-- Assignment --
Please reproduce all entries word for word and omit their pictures.

Start of Supplied data

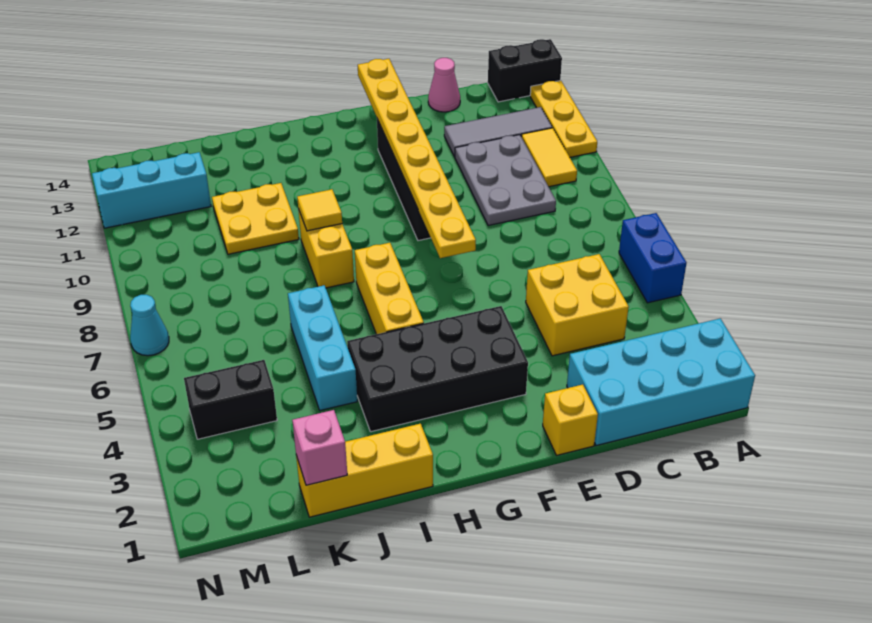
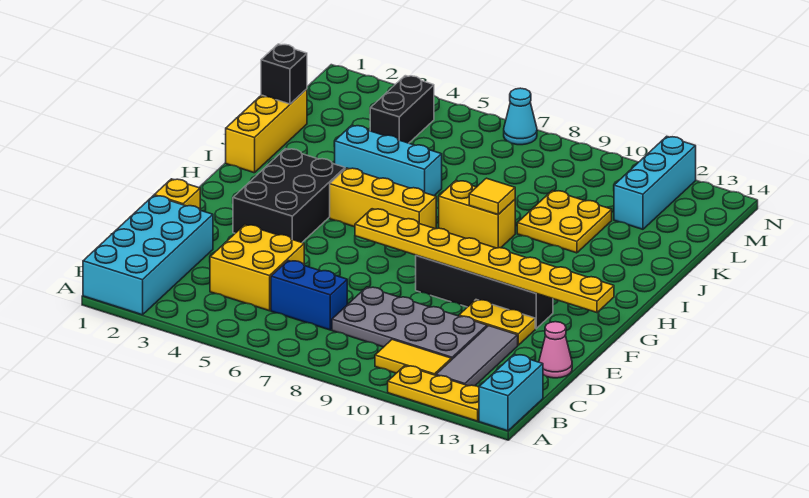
blue brick A5:A6 level 1 -> blue brick C6:C7 level 1
black brick A14:B14 level 1 -> cyan brick A14:B14 level 1
grey plate C9:D11 level 1 -> grey plate C8:D11 level 1
none -> yellow plate E11:E12 level 1
black brick F3:I4 level 1 -> black brick F3:H4 level 1
pink brick K1 level 2 -> black brick K1 level 2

End of Supplied data

-- Solution to this problem --
blue brick A5:A6 level 1 -> blue brick C6:C7 level 1
black brick A14:B14 level 1 -> cyan brick A14:B14 level 1
grey plate C9:D11 level 1 -> grey plate C8:D11 level 1
none -> yellow plate E11:E12 level 1
black brick F3:I4 level 1 -> black brick F3:H4 level 1
pink brick K1 level 2 -> black brick K1 level 2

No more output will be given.